## PROBLEM DESCRIPTION
Output the number of lines in the material below containing "white" and nothing more.

## ENTRIES PROVIDED
_ _ _ _ _ _ _

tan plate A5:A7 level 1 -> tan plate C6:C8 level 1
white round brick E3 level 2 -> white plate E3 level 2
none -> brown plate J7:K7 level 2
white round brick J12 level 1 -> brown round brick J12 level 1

_ _ _ _ _ _ _

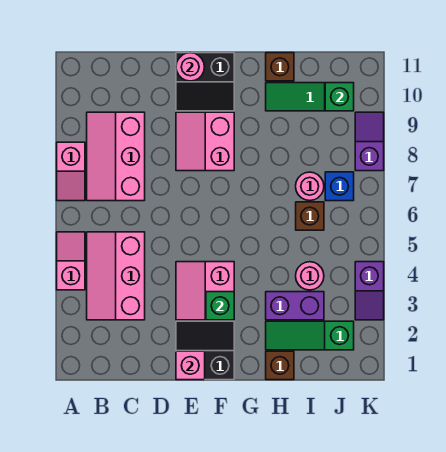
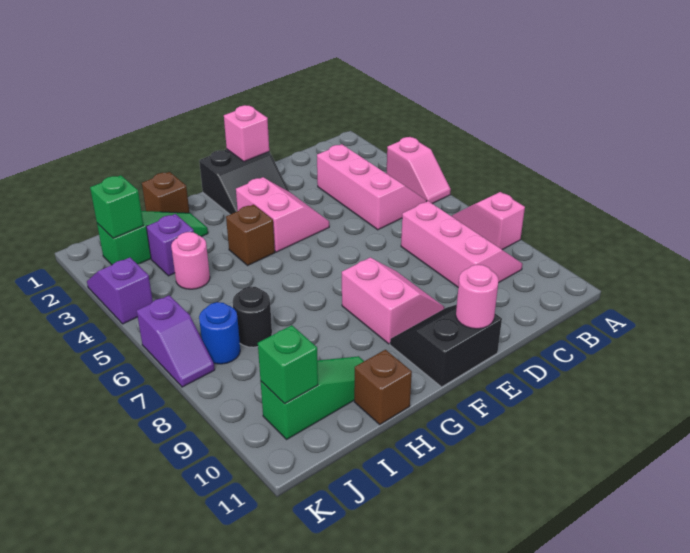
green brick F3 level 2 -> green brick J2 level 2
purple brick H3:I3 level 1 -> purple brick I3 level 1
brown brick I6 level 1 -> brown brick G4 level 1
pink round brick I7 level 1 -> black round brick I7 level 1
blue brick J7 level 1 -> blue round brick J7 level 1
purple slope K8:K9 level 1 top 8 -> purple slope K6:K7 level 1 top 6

_ _ _ _ _ _ _

## RESPONSE FOR THIS EXERCISE
2